> _EXERCISE_
Quote all entries exactly, leaving pictures aside.

☆ ☆ ☆

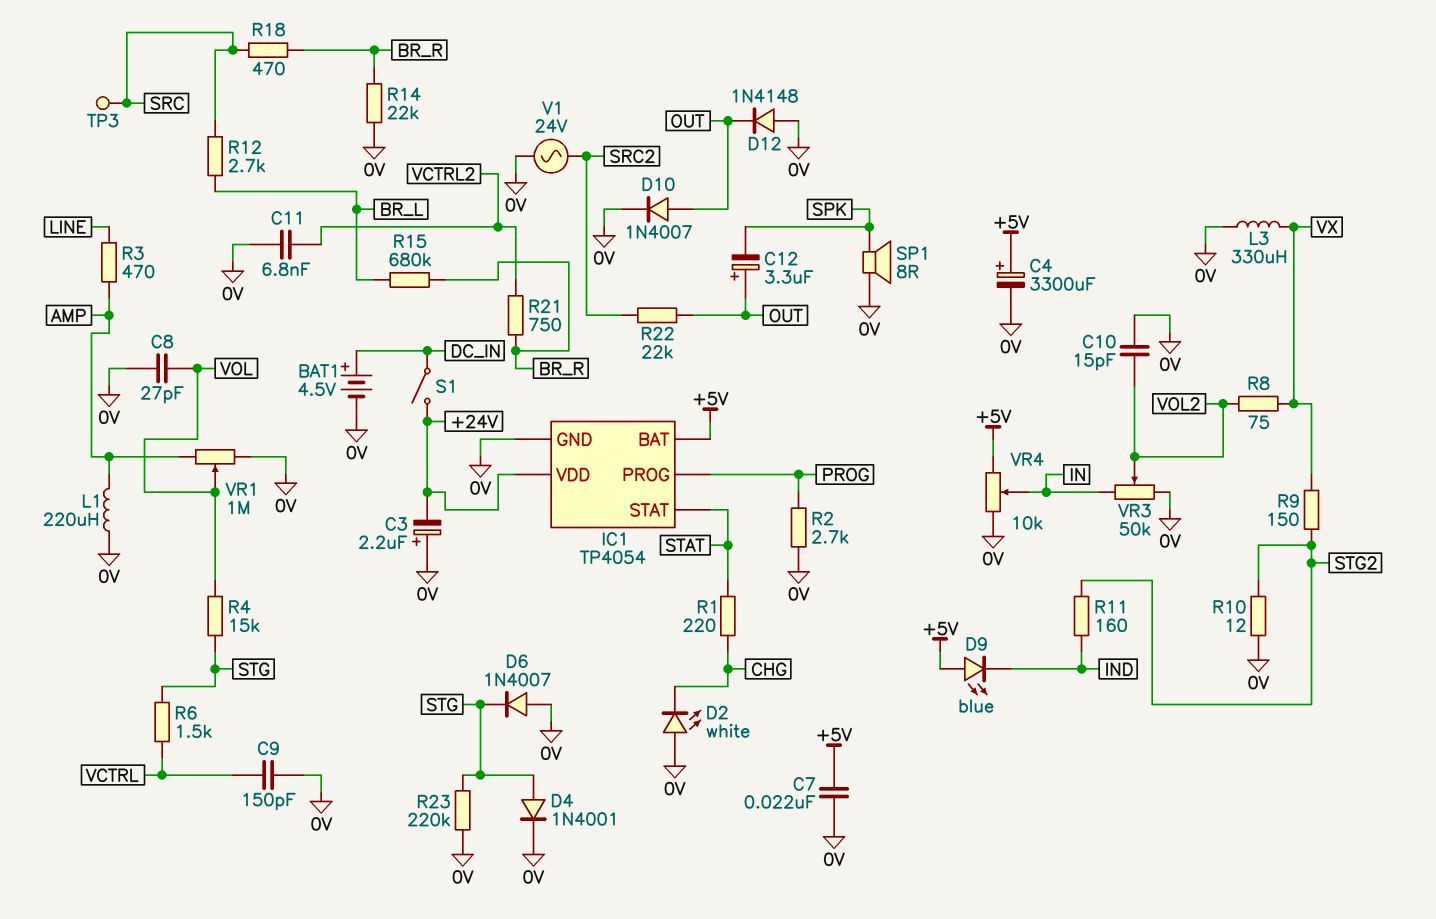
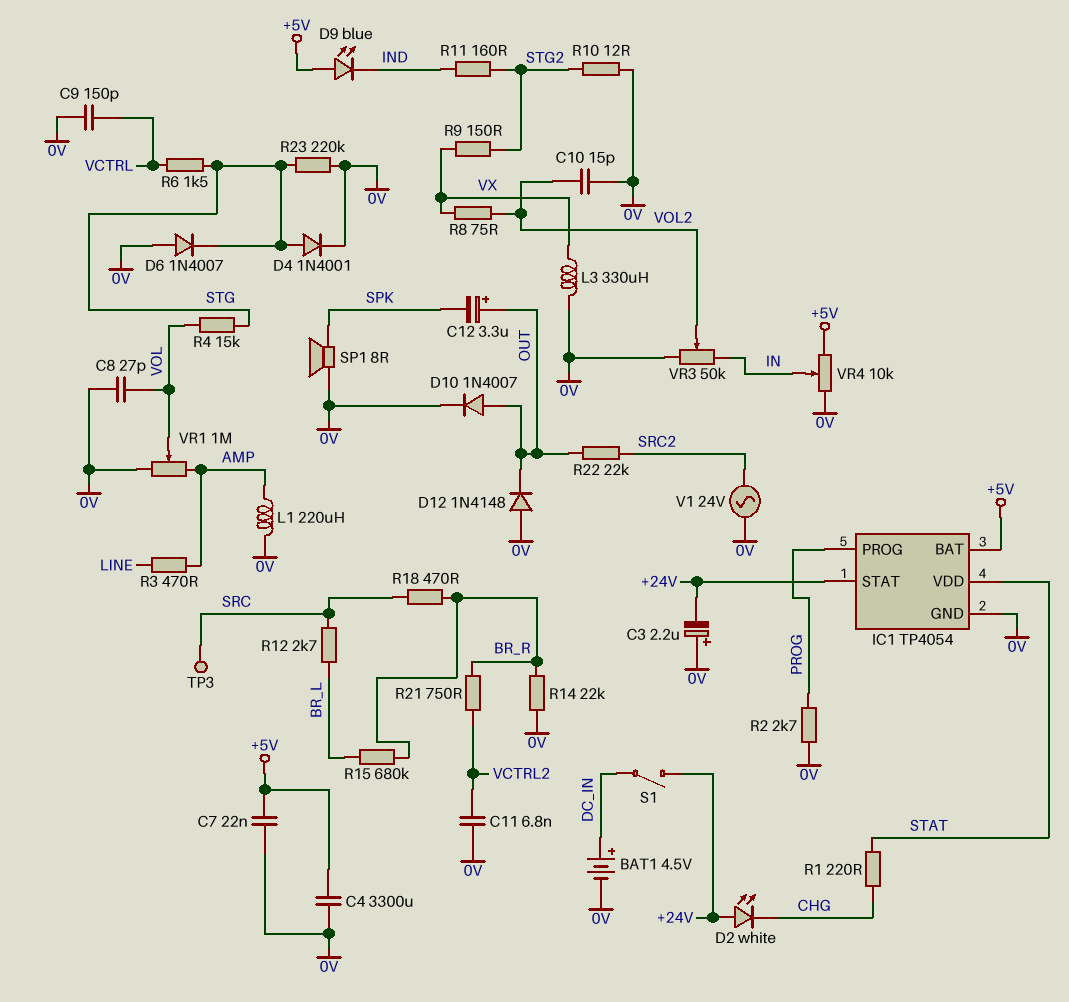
C4: 3300uF (plus +5V, minus 0V) -> 3300uF (+5V, 0V)
D2: LED white (A 0V, K CHG) -> LED white (A +24V, K CHG)
IC1 pin STAT: STAT -> +24V
IC1 pin VDD: +24V -> STAT

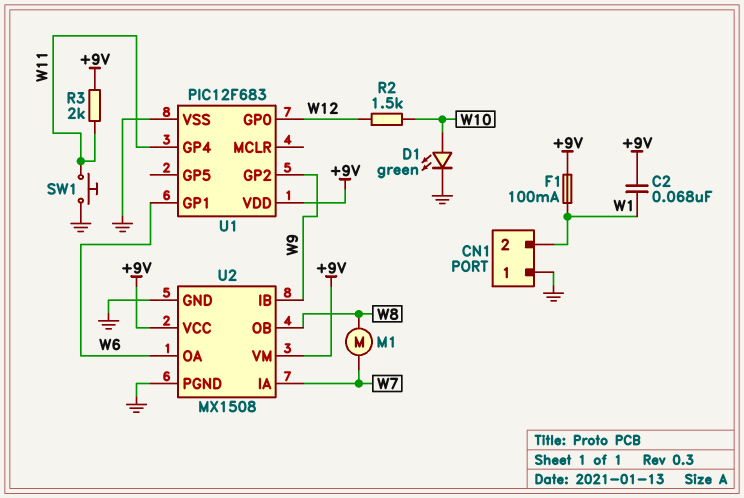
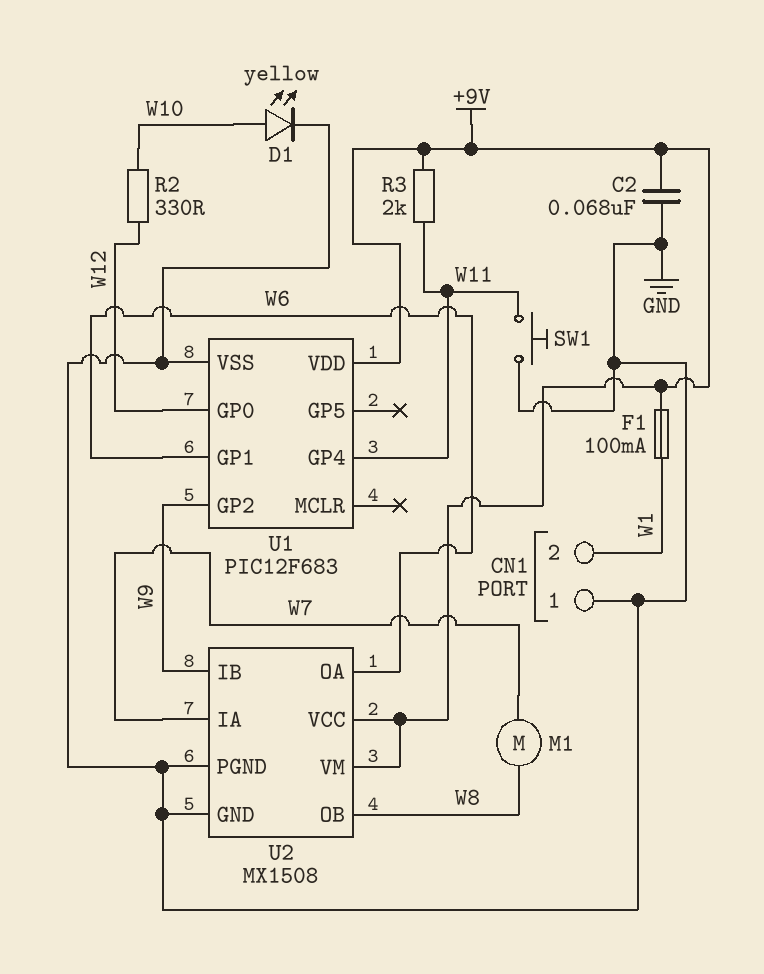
C2: 68nF (+9V, W1) -> 68nF (+9V, GND)
D1: LED green (A W10, K GND) -> LED yellow (A W10, K GND)
R2: 1.5k (W10, W12) -> 330 (W10, W12)

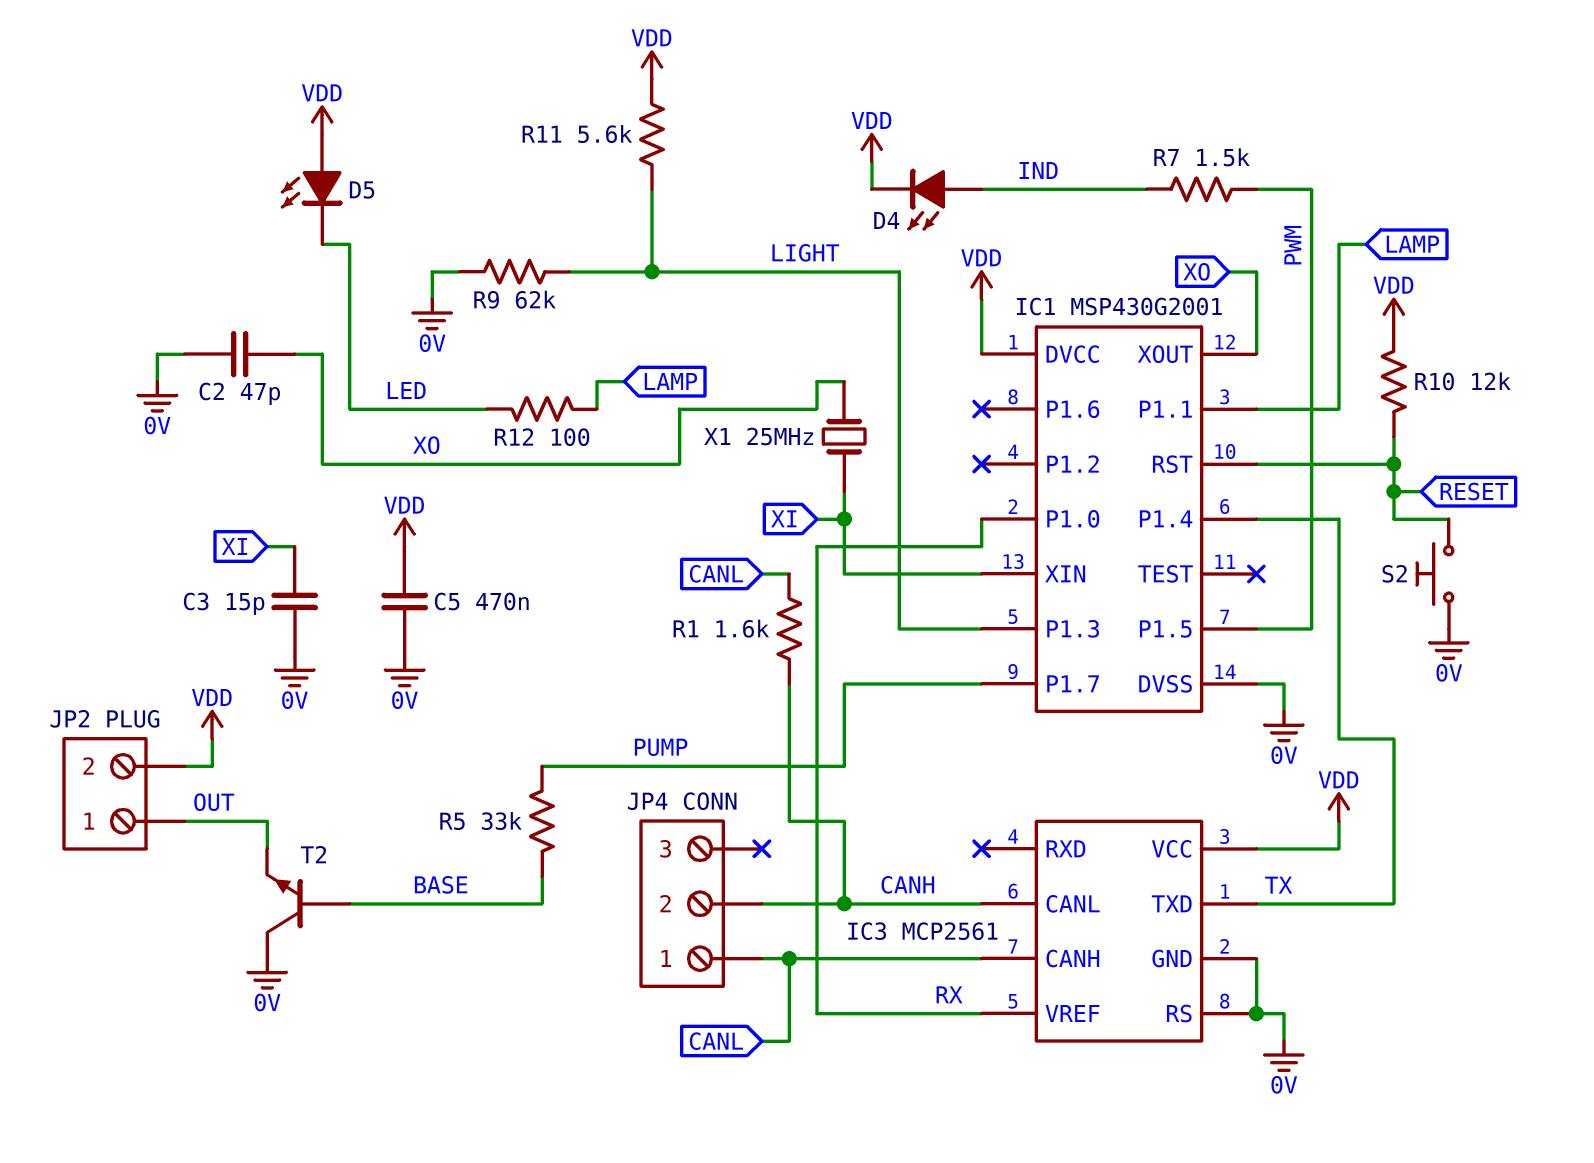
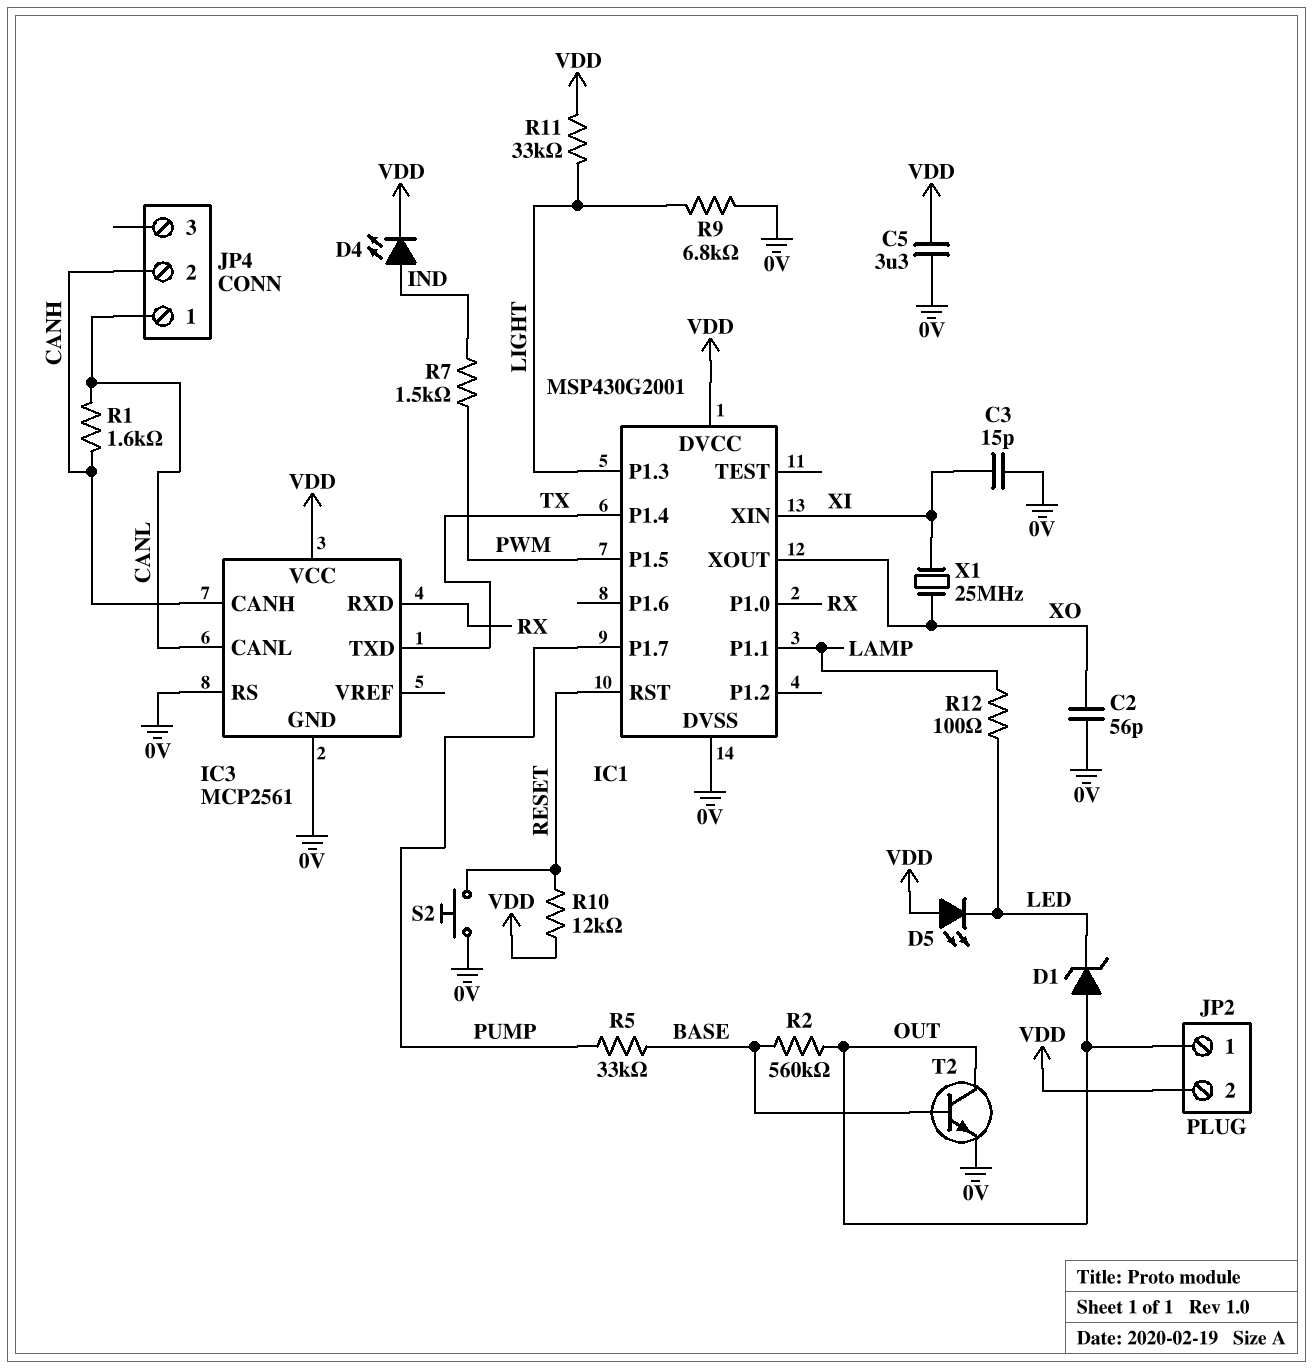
C2: 47pF (0V, XO) -> 56pF (0V, XO)
C5: 470nF (0V, VDD) -> 3.3uF (0V, VDD)
D1: none -> zener (A OUT, K LED)
IC3 pin CANH: CANL -> CANH
IC3 pin CANL: CANH -> CANL
IC3 pin RXD: none -> RX
IC3 pin VREF: RX -> none
R2: none -> 560k (BASE, OUT)
R9: 62k (0V, LIGHT) -> 6.8k (0V, LIGHT)
R11: 5.6k (LIGHT, VDD) -> 33k (LIGHT, VDD)
T2: NPN (B BASE, C 0V, E OUT) -> NPN (B BASE, C OUT, E 0V)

☆ ☆ ☆

> _YOUR RESPONSE_
C4: 3300uF (plus +5V, minus 0V) -> 3300uF (+5V, 0V)
D2: LED white (A 0V, K CHG) -> LED white (A +24V, K CHG)
IC1 pin STAT: STAT -> +24V
IC1 pin VDD: +24V -> STAT

C2: 68nF (+9V, W1) -> 68nF (+9V, GND)
D1: LED green (A W10, K GND) -> LED yellow (A W10, K GND)
R2: 1.5k (W10, W12) -> 330 (W10, W12)

C2: 47pF (0V, XO) -> 56pF (0V, XO)
C5: 470nF (0V, VDD) -> 3.3uF (0V, VDD)
D1: none -> zener (A OUT, K LED)
IC3 pin CANH: CANL -> CANH
IC3 pin CANL: CANH -> CANL
IC3 pin RXD: none -> RX
IC3 pin VREF: RX -> none
R2: none -> 560k (BASE, OUT)
R9: 62k (0V, LIGHT) -> 6.8k (0V, LIGHT)
R11: 5.6k (LIGHT, VDD) -> 33k (LIGHT, VDD)
T2: NPN (B BASE, C 0V, E OUT) -> NPN (B BASE, C OUT, E 0V)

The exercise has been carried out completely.